WHAT YOU HAVE TO DO: Each line below is to be copied out exactly, and none may be omitted.

INFORMATION SHOWN:

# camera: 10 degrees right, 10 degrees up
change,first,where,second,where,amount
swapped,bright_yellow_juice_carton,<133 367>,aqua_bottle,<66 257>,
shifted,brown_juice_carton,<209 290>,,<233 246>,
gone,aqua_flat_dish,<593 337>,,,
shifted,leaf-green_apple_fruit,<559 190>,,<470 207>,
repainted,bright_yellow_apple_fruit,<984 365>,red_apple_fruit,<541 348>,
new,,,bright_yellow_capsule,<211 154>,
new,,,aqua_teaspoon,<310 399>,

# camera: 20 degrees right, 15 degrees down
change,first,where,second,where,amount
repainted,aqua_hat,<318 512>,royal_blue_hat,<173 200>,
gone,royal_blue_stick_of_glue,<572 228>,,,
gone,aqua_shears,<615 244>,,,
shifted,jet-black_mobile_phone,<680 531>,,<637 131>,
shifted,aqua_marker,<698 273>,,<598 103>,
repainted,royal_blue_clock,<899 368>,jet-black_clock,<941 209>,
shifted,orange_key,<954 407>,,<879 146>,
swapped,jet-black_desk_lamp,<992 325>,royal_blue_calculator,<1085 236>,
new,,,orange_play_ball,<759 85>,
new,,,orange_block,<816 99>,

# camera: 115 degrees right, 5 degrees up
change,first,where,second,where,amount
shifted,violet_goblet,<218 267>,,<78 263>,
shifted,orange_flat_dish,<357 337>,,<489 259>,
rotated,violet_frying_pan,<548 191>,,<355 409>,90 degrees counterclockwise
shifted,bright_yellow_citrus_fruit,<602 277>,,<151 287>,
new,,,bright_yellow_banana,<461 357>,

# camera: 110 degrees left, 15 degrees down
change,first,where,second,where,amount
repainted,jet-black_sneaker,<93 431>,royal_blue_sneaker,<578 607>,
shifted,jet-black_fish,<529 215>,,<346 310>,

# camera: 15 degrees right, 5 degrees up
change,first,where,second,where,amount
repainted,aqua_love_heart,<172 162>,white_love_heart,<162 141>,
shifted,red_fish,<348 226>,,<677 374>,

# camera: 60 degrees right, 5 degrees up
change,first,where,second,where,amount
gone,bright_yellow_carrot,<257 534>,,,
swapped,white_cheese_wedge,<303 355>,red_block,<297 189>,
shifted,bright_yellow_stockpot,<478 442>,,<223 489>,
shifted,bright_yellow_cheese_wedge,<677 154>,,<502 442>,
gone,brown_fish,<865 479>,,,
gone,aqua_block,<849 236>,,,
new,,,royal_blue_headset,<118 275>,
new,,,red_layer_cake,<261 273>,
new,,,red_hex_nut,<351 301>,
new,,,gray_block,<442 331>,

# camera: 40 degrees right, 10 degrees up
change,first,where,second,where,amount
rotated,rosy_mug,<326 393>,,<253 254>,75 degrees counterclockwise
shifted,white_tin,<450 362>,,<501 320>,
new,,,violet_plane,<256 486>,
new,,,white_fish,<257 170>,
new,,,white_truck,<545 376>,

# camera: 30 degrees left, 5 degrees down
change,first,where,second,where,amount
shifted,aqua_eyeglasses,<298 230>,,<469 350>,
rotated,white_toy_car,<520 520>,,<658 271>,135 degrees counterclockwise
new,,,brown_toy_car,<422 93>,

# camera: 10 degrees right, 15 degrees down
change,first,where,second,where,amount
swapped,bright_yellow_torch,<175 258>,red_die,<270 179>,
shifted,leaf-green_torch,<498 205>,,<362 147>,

SOLUTION TO THIS PROBLEM:
# camera: 10 degrees right, 10 degrees up
change,first,where,second,where,amount
swapped,bright_yellow_juice_carton,<133 367>,aqua_bottle,<66 257>,
shifted,brown_juice_carton,<209 290>,,<233 246>,
gone,aqua_flat_dish,<593 337>,,,
shifted,leaf-green_apple_fruit,<559 190>,,<470 207>,
repainted,bright_yellow_apple_fruit,<984 365>,red_apple_fruit,<541 348>,
new,,,bright_yellow_capsule,<211 154>,
new,,,aqua_teaspoon,<310 399>,

# camera: 20 degrees right, 15 degrees down
change,first,where,second,where,amount
repainted,aqua_hat,<318 512>,royal_blue_hat,<173 200>,
gone,royal_blue_stick_of_glue,<572 228>,,,
gone,aqua_shears,<615 244>,,,
shifted,jet-black_mobile_phone,<680 531>,,<637 131>,
shifted,aqua_marker,<698 273>,,<598 103>,
repainted,royal_blue_clock,<899 368>,jet-black_clock,<941 209>,
shifted,orange_key,<954 407>,,<879 146>,
swapped,jet-black_desk_lamp,<992 325>,royal_blue_calculator,<1085 236>,
new,,,orange_play_ball,<759 85>,
new,,,orange_block,<816 99>,

# camera: 115 degrees right, 5 degrees up
change,first,where,second,where,amount
shifted,violet_goblet,<218 267>,,<78 263>,
shifted,orange_flat_dish,<357 337>,,<489 259>,
rotated,violet_frying_pan,<548 191>,,<355 409>,90 degrees counterclockwise
shifted,bright_yellow_citrus_fruit,<602 277>,,<151 287>,
new,,,bright_yellow_banana,<461 357>,

# camera: 110 degrees left, 15 degrees down
change,first,where,second,where,amount
repainted,jet-black_sneaker,<93 431>,royal_blue_sneaker,<578 607>,
shifted,jet-black_fish,<529 215>,,<346 310>,

# camera: 15 degrees right, 5 degrees up
change,first,where,second,where,amount
repainted,aqua_love_heart,<172 162>,white_love_heart,<162 141>,
shifted,red_fish,<348 226>,,<677 374>,

# camera: 60 degrees right, 5 degrees up
change,first,where,second,where,amount
gone,bright_yellow_carrot,<257 534>,,,
swapped,white_cheese_wedge,<303 355>,red_block,<297 189>,
shifted,bright_yellow_stockpot,<478 442>,,<223 489>,
shifted,bright_yellow_cheese_wedge,<677 154>,,<502 442>,
gone,brown_fish,<865 479>,,,
gone,aqua_block,<849 236>,,,
new,,,royal_blue_headset,<118 275>,
new,,,red_layer_cake,<261 273>,
new,,,red_hex_nut,<351 301>,
new,,,gray_block,<442 331>,

# camera: 40 degrees right, 10 degrees up
change,first,where,second,where,amount
rotated,rosy_mug,<326 393>,,<253 254>,75 degrees counterclockwise
shifted,white_tin,<450 362>,,<501 320>,
new,,,violet_plane,<256 486>,
new,,,white_fish,<257 170>,
new,,,white_truck,<545 376>,

# camera: 30 degrees left, 5 degrees down
change,first,where,second,where,amount
shifted,aqua_eyeglasses,<298 230>,,<469 350>,
rotated,white_toy_car,<520 520>,,<658 271>,135 degrees counterclockwise
new,,,brown_toy_car,<422 93>,

# camera: 10 degrees right, 15 degrees down
change,first,where,second,where,amount
swapped,bright_yellow_torch,<175 258>,red_die,<270 179>,
shifted,leaf-green_torch,<498 205>,,<362 147>,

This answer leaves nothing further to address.